Set down exactly the stretch of lines below that opens at the line containing "The second view gained the pink_fish" and continues through the last line of the entries, and nothing else.

[Opening Data for review section]

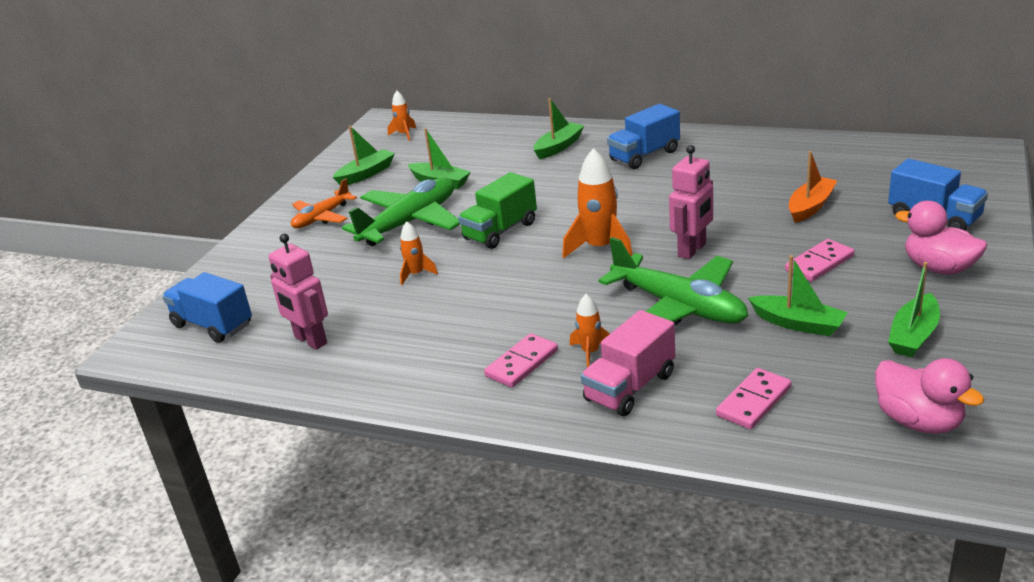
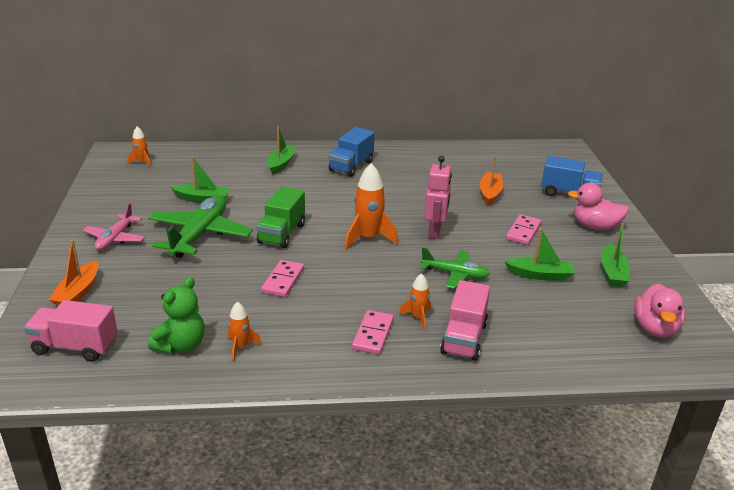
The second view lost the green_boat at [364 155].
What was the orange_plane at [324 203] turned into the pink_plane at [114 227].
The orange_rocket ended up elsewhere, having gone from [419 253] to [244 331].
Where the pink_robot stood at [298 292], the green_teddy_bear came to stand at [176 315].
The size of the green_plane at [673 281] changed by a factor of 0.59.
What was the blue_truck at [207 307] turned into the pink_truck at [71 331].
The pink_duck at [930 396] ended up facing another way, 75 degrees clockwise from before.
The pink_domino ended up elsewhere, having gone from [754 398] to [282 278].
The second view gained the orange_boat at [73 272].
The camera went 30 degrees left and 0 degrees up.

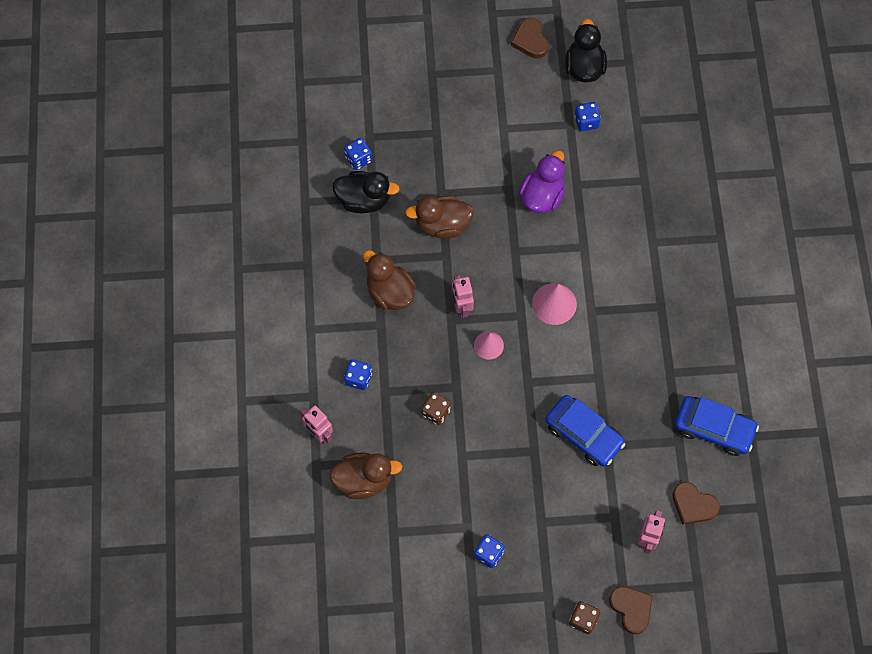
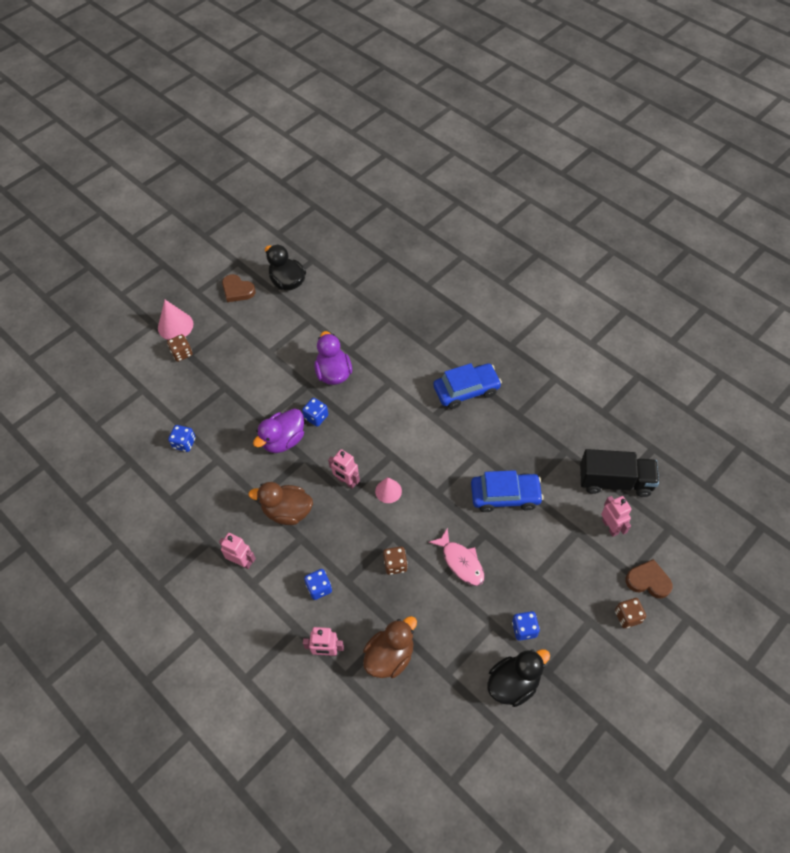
The blue_dice ended up elsewhere, having gone from [587 116] to [315 412].
The black_duck ended up elsewhere, having gone from [366 192] to [518 678].
What was the brown_duck at [439 217] turned into the purple_duck at [278 431].
The pink_cone ended up elsewhere, having gone from [554 304] to [175 320].
The blue_car ended up elsewhere, having gone from [717 426] to [467 386].
Where the brown_heart stood at [696 503], the black_truck came to stand at [619 473].
The second view gained the brown_dice at [180 348].
The second view gained the pink_fish at [456 557].
The second view gained the pink_robot at [237 551].
The camera went 40 degrees left and 10 degrees down.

[Closing Data for review section]

- Result of the exercise -
The second view gained the pink_fish at [456 557].
The second view gained the pink_robot at [237 551].
The camera went 40 degrees left and 10 degrees down.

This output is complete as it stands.